• _Exercise task_: Turn the lines of the items into a numbered list, skipping blank lines. Leave the pictures out of your answer.

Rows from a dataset
==========
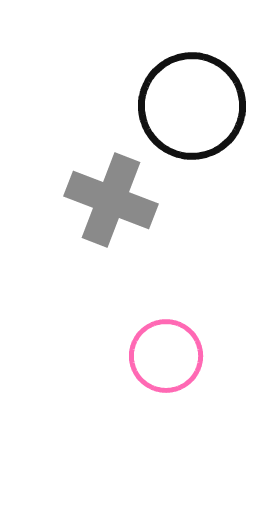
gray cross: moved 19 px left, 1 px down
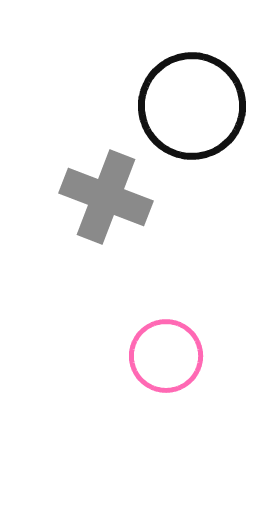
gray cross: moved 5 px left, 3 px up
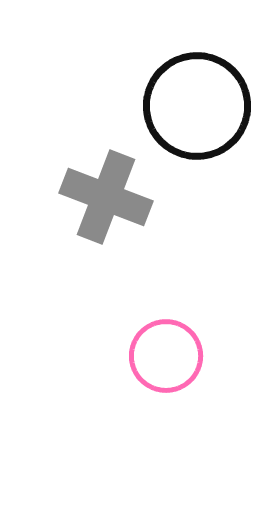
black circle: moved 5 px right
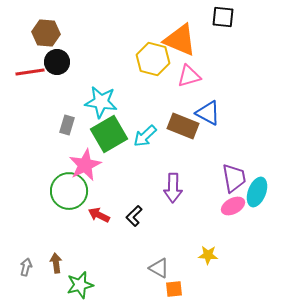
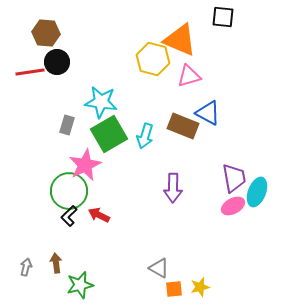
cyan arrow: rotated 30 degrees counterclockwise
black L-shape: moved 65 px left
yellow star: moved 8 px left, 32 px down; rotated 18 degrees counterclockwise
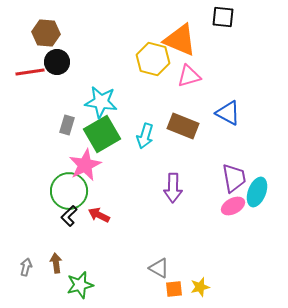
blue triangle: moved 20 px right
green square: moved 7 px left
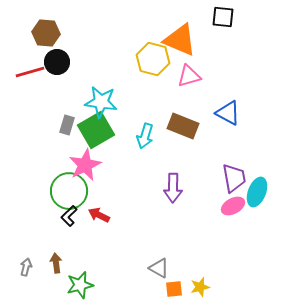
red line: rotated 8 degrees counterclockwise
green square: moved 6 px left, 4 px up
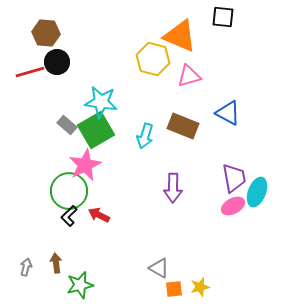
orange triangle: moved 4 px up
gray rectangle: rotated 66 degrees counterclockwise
==========
• _Complete answer_:
1. gray cross: moved 19 px left, 1 px down
2. gray cross: moved 5 px left, 3 px up
3. black circle: moved 5 px right
4. cyan arrow: rotated 30 degrees counterclockwise
5. black L-shape: moved 65 px left
6. yellow star: moved 8 px left, 32 px down; rotated 18 degrees counterclockwise
7. blue triangle: moved 20 px right
8. green square: moved 7 px left
9. red line: rotated 8 degrees counterclockwise
10. green square: moved 6 px left, 4 px up
11. orange triangle: moved 4 px up
12. gray rectangle: rotated 66 degrees counterclockwise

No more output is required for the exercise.